* RECORDS TO PROCESS
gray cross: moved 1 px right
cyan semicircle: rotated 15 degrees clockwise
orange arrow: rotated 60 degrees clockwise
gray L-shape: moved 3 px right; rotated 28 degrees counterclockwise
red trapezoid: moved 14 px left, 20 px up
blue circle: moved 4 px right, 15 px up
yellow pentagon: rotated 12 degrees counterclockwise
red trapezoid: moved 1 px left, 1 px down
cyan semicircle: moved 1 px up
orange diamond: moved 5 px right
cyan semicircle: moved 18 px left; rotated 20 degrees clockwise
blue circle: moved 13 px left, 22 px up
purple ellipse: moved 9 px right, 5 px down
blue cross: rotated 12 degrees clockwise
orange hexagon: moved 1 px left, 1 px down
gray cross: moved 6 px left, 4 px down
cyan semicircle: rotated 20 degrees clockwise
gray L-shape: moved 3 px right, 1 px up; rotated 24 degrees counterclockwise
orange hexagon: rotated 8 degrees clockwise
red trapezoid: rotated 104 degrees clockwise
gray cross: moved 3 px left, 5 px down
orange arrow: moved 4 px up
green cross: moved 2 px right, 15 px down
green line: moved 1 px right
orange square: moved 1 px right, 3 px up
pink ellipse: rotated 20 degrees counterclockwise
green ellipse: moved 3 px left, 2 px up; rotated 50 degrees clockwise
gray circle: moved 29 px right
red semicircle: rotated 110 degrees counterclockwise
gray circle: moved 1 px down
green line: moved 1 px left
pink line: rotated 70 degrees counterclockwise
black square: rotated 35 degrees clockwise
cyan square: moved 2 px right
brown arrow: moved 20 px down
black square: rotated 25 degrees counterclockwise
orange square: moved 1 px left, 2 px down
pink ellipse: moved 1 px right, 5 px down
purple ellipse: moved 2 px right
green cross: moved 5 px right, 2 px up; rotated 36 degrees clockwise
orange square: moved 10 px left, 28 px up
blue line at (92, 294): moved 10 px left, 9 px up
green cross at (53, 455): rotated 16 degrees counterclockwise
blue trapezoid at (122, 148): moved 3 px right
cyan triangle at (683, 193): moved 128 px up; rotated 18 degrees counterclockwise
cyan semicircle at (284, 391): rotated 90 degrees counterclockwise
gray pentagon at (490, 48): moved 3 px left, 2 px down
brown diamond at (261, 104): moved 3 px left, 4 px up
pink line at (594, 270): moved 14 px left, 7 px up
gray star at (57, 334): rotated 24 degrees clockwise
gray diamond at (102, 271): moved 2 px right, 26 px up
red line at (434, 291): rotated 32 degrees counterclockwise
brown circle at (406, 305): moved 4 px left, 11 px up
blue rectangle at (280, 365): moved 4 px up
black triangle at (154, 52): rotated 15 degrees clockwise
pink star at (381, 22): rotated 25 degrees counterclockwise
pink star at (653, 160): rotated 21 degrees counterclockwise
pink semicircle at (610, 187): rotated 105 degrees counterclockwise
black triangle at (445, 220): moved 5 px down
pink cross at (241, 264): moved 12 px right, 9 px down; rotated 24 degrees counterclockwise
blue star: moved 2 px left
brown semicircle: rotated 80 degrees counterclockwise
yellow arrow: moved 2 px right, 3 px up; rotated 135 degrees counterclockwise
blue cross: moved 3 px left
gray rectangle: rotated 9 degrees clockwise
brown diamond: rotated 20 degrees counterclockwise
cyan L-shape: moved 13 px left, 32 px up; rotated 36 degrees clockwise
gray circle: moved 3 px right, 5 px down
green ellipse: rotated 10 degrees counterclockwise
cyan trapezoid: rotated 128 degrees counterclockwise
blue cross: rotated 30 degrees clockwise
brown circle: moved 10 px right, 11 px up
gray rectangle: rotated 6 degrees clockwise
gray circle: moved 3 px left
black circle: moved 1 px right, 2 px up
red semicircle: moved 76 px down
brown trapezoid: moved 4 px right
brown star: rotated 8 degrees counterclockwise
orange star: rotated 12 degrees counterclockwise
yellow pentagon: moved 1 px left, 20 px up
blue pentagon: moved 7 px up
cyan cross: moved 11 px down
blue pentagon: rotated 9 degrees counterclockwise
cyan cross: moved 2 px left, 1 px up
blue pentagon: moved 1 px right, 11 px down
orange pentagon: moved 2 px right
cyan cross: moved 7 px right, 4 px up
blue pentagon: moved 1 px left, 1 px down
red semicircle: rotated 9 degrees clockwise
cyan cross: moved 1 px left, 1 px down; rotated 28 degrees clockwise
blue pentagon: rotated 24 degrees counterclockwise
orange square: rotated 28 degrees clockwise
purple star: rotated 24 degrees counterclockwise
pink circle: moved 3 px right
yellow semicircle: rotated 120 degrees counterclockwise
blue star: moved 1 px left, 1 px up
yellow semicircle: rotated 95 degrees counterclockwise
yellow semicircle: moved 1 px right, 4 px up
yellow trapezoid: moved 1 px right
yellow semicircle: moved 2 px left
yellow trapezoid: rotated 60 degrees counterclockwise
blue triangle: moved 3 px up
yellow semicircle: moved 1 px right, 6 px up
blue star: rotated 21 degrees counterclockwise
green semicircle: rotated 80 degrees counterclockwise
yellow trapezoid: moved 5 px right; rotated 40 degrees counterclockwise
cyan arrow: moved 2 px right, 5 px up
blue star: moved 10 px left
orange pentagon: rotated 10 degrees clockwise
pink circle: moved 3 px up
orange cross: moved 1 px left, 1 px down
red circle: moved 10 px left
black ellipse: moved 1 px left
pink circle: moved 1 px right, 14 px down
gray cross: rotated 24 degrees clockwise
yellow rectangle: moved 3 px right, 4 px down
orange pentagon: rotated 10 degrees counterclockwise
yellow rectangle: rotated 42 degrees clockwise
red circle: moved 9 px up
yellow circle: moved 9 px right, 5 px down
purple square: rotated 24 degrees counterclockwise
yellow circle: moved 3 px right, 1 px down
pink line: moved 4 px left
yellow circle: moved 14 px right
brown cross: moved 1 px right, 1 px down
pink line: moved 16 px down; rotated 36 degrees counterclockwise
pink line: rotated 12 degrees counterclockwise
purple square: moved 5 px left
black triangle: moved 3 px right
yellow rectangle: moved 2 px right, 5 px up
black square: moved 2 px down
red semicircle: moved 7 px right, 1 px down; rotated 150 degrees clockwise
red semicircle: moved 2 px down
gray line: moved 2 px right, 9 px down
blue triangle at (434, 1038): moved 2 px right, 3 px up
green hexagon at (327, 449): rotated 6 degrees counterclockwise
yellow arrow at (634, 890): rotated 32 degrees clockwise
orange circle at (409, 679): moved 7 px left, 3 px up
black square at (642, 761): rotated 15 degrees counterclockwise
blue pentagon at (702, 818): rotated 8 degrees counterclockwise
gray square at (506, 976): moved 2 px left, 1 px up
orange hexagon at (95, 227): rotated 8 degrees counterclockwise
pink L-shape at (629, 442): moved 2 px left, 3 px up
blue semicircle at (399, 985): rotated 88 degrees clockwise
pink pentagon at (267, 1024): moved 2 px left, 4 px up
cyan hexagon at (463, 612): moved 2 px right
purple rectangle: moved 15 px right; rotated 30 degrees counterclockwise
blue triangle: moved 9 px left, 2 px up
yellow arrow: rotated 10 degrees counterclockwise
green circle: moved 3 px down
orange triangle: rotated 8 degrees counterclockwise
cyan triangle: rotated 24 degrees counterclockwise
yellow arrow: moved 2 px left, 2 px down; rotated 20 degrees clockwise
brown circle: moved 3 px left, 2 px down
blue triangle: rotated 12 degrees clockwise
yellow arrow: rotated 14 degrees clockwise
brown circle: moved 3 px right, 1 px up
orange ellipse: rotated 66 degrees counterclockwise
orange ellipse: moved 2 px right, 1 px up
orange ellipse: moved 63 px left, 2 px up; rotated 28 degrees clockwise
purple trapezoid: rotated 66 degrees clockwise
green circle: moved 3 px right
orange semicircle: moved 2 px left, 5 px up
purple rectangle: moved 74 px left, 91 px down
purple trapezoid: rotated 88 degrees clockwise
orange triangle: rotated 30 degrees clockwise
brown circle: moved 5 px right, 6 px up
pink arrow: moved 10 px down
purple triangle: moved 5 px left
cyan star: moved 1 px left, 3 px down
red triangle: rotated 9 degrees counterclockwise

* EXERCISE DIRECTIONS
Pick out every line in the records above that contains the word "star", and copy each one. Case counts.

* RESULT OF THIS TASK
gray star at (57, 334): rotated 24 degrees clockwise
pink star at (381, 22): rotated 25 degrees counterclockwise
pink star at (653, 160): rotated 21 degrees counterclockwise
blue star: moved 2 px left
brown star: rotated 8 degrees counterclockwise
orange star: rotated 12 degrees counterclockwise
purple star: rotated 24 degrees counterclockwise
blue star: moved 1 px left, 1 px up
blue star: rotated 21 degrees counterclockwise
blue star: moved 10 px left
cyan star: moved 1 px left, 3 px down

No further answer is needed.